**TASK INSTRUCTIONS**: Restate word for word each line of the data, starting at the one containing "Q3: NPN S8050" and running through the last.

(Records drawn from a dataset)
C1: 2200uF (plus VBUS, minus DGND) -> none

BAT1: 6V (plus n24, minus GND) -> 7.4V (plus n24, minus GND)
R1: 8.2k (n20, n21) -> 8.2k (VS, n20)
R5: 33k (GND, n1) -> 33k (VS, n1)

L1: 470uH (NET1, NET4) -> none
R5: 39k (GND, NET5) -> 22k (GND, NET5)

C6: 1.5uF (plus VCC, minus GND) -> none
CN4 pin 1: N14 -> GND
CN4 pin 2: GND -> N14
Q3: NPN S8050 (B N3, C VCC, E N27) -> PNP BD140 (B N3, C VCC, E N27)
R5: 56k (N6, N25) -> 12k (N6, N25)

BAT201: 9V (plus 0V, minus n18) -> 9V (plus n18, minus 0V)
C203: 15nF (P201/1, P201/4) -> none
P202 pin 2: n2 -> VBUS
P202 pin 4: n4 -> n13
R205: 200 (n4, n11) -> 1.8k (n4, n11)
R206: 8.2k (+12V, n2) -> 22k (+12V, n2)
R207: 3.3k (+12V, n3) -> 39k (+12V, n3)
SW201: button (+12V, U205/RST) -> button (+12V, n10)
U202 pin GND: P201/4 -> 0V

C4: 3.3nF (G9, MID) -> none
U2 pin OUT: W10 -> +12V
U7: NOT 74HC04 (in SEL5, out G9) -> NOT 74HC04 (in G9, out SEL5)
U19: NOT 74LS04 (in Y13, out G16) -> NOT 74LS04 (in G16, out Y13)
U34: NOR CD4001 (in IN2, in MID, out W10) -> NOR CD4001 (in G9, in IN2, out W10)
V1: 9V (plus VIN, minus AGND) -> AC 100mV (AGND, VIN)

**RESULT BELOW**:
Q3: NPN S8050 (B N3, C VCC, E N27) -> PNP BD140 (B N3, C VCC, E N27)
R5: 56k (N6, N25) -> 12k (N6, N25)

BAT201: 9V (plus 0V, minus n18) -> 9V (plus n18, minus 0V)
C203: 15nF (P201/1, P201/4) -> none
P202 pin 2: n2 -> VBUS
P202 pin 4: n4 -> n13
R205: 200 (n4, n11) -> 1.8k (n4, n11)
R206: 8.2k (+12V, n2) -> 22k (+12V, n2)
R207: 3.3k (+12V, n3) -> 39k (+12V, n3)
SW201: button (+12V, U205/RST) -> button (+12V, n10)
U202 pin GND: P201/4 -> 0V

C4: 3.3nF (G9, MID) -> none
U2 pin OUT: W10 -> +12V
U7: NOT 74HC04 (in SEL5, out G9) -> NOT 74HC04 (in G9, out SEL5)
U19: NOT 74LS04 (in Y13, out G16) -> NOT 74LS04 (in G16, out Y13)
U34: NOR CD4001 (in IN2, in MID, out W10) -> NOR CD4001 (in G9, in IN2, out W10)
V1: 9V (plus VIN, minus AGND) -> AC 100mV (AGND, VIN)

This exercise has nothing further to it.